## What to work on
Copy every line of the entries that has the string "gray" in it.

Synthetic geometry scene data
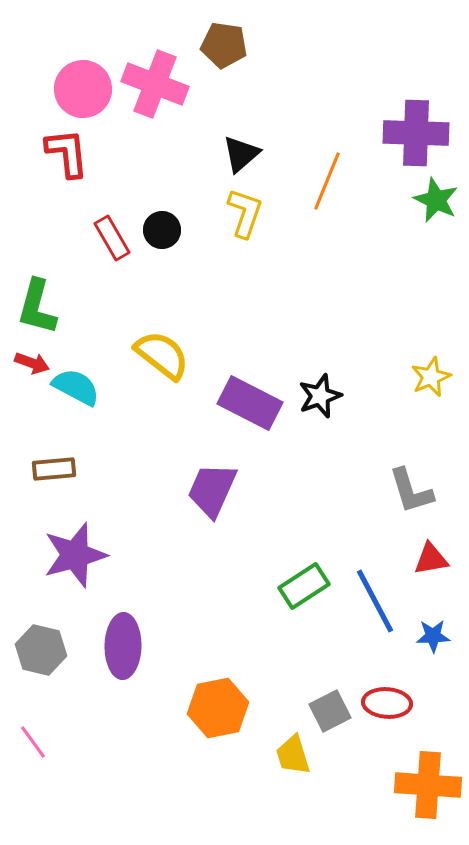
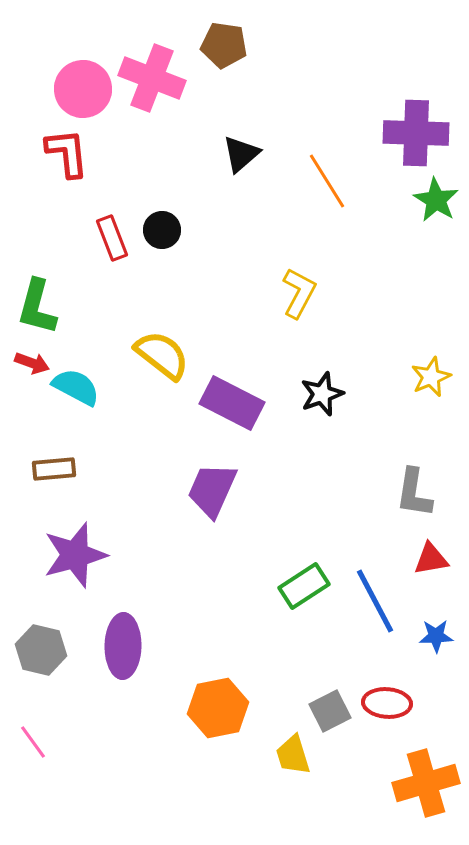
pink cross: moved 3 px left, 6 px up
orange line: rotated 54 degrees counterclockwise
green star: rotated 6 degrees clockwise
yellow L-shape: moved 54 px right, 80 px down; rotated 9 degrees clockwise
red rectangle: rotated 9 degrees clockwise
black star: moved 2 px right, 2 px up
purple rectangle: moved 18 px left
gray L-shape: moved 3 px right, 2 px down; rotated 26 degrees clockwise
blue star: moved 3 px right
orange cross: moved 2 px left, 2 px up; rotated 20 degrees counterclockwise
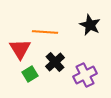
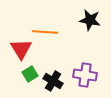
black star: moved 5 px up; rotated 15 degrees counterclockwise
red triangle: moved 1 px right
black cross: moved 2 px left, 19 px down; rotated 18 degrees counterclockwise
purple cross: rotated 35 degrees clockwise
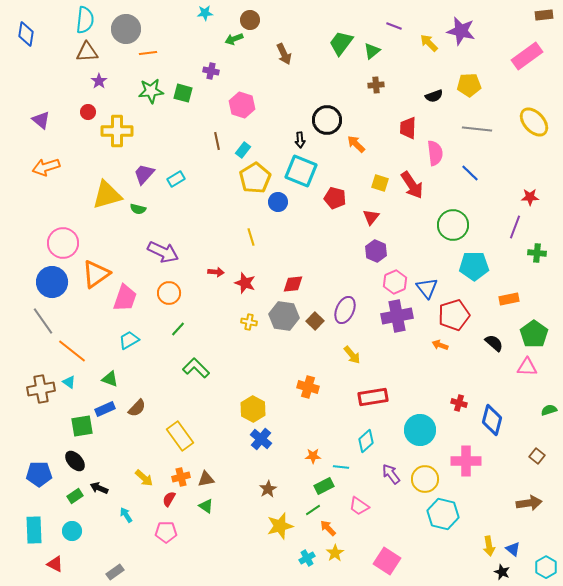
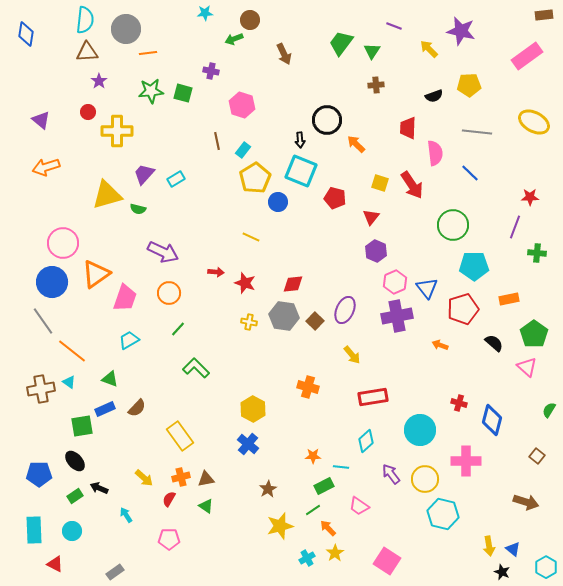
yellow arrow at (429, 43): moved 6 px down
green triangle at (372, 51): rotated 18 degrees counterclockwise
yellow ellipse at (534, 122): rotated 20 degrees counterclockwise
gray line at (477, 129): moved 3 px down
yellow line at (251, 237): rotated 48 degrees counterclockwise
red pentagon at (454, 315): moved 9 px right, 6 px up
pink triangle at (527, 367): rotated 40 degrees clockwise
green semicircle at (549, 410): rotated 42 degrees counterclockwise
blue cross at (261, 439): moved 13 px left, 5 px down
brown arrow at (529, 503): moved 3 px left, 1 px up; rotated 25 degrees clockwise
pink pentagon at (166, 532): moved 3 px right, 7 px down
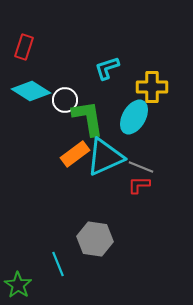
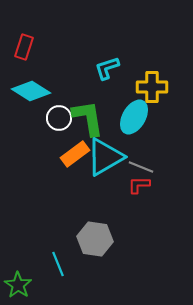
white circle: moved 6 px left, 18 px down
cyan triangle: rotated 6 degrees counterclockwise
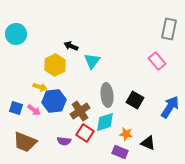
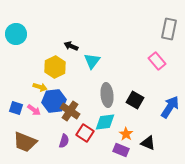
yellow hexagon: moved 2 px down
brown cross: moved 10 px left; rotated 24 degrees counterclockwise
cyan diamond: rotated 10 degrees clockwise
orange star: rotated 24 degrees clockwise
purple semicircle: rotated 80 degrees counterclockwise
purple rectangle: moved 1 px right, 2 px up
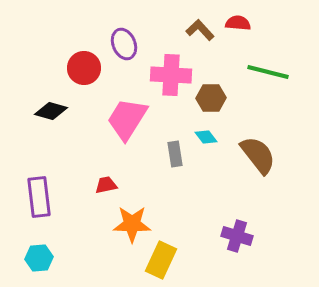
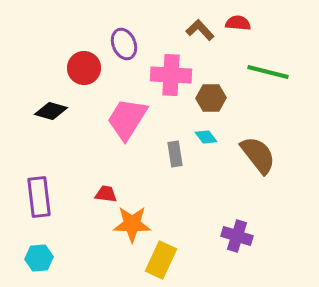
red trapezoid: moved 9 px down; rotated 20 degrees clockwise
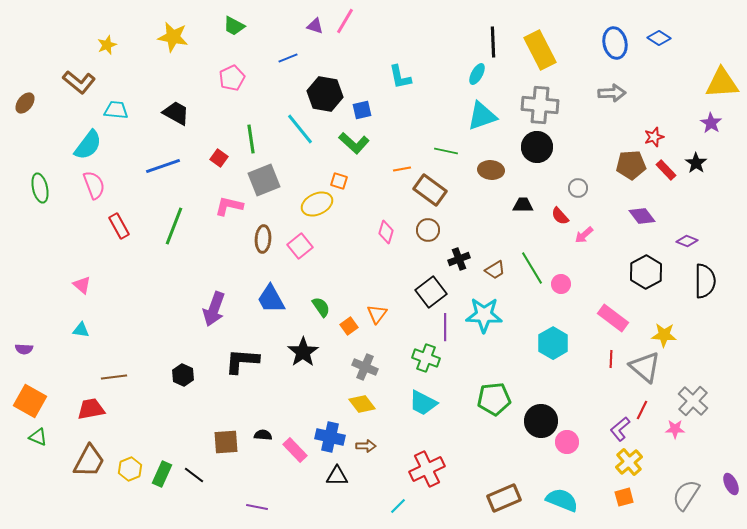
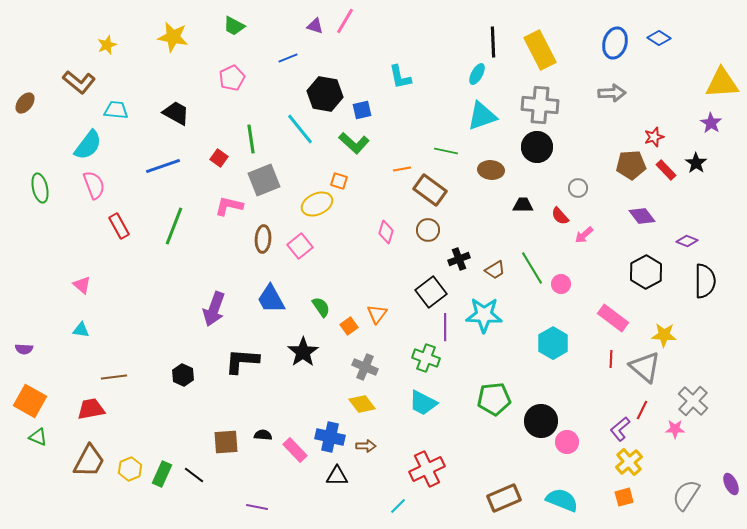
blue ellipse at (615, 43): rotated 28 degrees clockwise
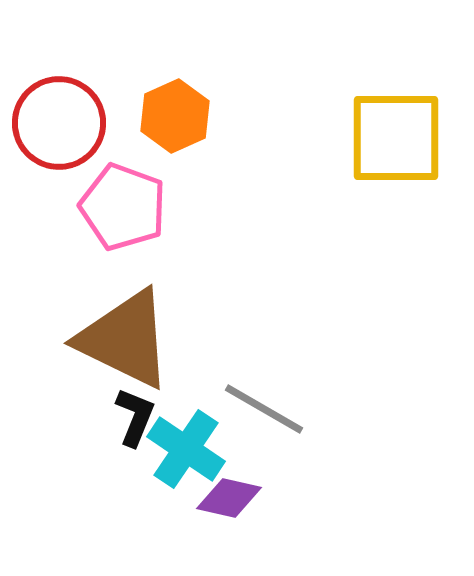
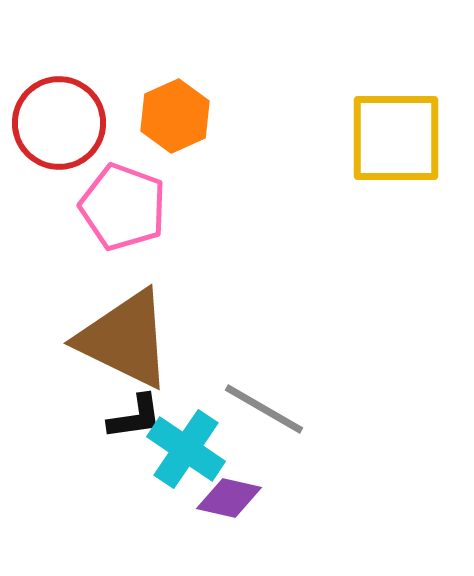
black L-shape: rotated 60 degrees clockwise
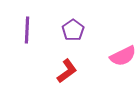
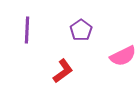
purple pentagon: moved 8 px right
red L-shape: moved 4 px left
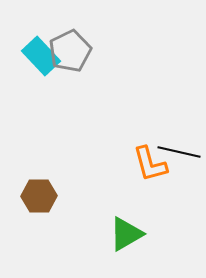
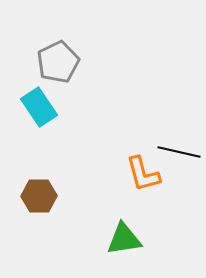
gray pentagon: moved 12 px left, 11 px down
cyan rectangle: moved 2 px left, 51 px down; rotated 9 degrees clockwise
orange L-shape: moved 7 px left, 10 px down
green triangle: moved 2 px left, 5 px down; rotated 21 degrees clockwise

## Solved exercise
gray L-shape: moved 3 px right, 2 px down; rotated 26 degrees clockwise
gray line at (477, 129): moved 3 px down
gray pentagon: moved 12 px left, 11 px down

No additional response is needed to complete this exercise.